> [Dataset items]
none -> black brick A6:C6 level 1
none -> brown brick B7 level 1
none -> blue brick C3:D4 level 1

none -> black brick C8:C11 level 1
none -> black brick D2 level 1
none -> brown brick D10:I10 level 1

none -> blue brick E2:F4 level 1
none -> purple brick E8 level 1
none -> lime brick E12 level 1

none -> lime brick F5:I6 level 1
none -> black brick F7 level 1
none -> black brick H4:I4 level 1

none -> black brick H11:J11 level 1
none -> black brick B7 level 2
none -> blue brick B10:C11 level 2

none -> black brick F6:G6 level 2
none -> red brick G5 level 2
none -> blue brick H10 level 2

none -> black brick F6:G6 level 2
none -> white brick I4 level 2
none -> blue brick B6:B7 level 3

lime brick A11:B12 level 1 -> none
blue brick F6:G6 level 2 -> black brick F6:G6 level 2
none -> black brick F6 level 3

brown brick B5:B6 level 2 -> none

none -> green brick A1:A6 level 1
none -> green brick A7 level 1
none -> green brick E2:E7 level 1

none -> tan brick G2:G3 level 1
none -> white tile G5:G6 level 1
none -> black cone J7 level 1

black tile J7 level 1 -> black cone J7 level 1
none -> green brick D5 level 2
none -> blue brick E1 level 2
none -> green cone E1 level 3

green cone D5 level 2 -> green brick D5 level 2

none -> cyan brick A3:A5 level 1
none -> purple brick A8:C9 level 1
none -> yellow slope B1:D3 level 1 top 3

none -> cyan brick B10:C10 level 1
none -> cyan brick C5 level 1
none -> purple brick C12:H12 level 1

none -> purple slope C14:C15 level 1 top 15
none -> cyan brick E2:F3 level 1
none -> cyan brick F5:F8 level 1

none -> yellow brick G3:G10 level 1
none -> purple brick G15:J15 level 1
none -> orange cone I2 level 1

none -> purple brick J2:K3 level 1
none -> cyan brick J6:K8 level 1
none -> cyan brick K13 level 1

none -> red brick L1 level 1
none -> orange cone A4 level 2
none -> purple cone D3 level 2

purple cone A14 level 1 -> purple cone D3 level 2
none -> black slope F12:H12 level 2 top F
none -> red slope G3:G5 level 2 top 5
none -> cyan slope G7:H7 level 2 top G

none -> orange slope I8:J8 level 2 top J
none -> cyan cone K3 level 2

> [What the task asks]
Each record is to be transcribed exactly and in full.

> [Answer]
none -> black brick A6:C6 level 1
none -> brown brick B7 level 1
none -> blue brick C3:D4 level 1

none -> black brick C8:C11 level 1
none -> black brick D2 level 1
none -> brown brick D10:I10 level 1

none -> blue brick E2:F4 level 1
none -> purple brick E8 level 1
none -> lime brick E12 level 1

none -> lime brick F5:I6 level 1
none -> black brick F7 level 1
none -> black brick H4:I4 level 1

none -> black brick H11:J11 level 1
none -> black brick B7 level 2
none -> blue brick B10:C11 level 2

none -> black brick F6:G6 level 2
none -> red brick G5 level 2
none -> blue brick H10 level 2

none -> black brick F6:G6 level 2
none -> white brick I4 level 2
none -> blue brick B6:B7 level 3

lime brick A11:B12 level 1 -> none
blue brick F6:G6 level 2 -> black brick F6:G6 level 2
none -> black brick F6 level 3

brown brick B5:B6 level 2 -> none

none -> green brick A1:A6 level 1
none -> green brick A7 level 1
none -> green brick E2:E7 level 1

none -> tan brick G2:G3 level 1
none -> white tile G5:G6 level 1
none -> black cone J7 level 1

black tile J7 level 1 -> black cone J7 level 1
none -> green brick D5 level 2
none -> blue brick E1 level 2
none -> green cone E1 level 3

green cone D5 level 2 -> green brick D5 level 2

none -> cyan brick A3:A5 level 1
none -> purple brick A8:C9 level 1
none -> yellow slope B1:D3 level 1 top 3

none -> cyan brick B10:C10 level 1
none -> cyan brick C5 level 1
none -> purple brick C12:H12 level 1

none -> purple slope C14:C15 level 1 top 15
none -> cyan brick E2:F3 level 1
none -> cyan brick F5:F8 level 1

none -> yellow brick G3:G10 level 1
none -> purple brick G15:J15 level 1
none -> orange cone I2 level 1

none -> purple brick J2:K3 level 1
none -> cyan brick J6:K8 level 1
none -> cyan brick K13 level 1

none -> red brick L1 level 1
none -> orange cone A4 level 2
none -> purple cone D3 level 2

purple cone A14 level 1 -> purple cone D3 level 2
none -> black slope F12:H12 level 2 top F
none -> red slope G3:G5 level 2 top 5
none -> cyan slope G7:H7 level 2 top G

none -> orange slope I8:J8 level 2 top J
none -> cyan cone K3 level 2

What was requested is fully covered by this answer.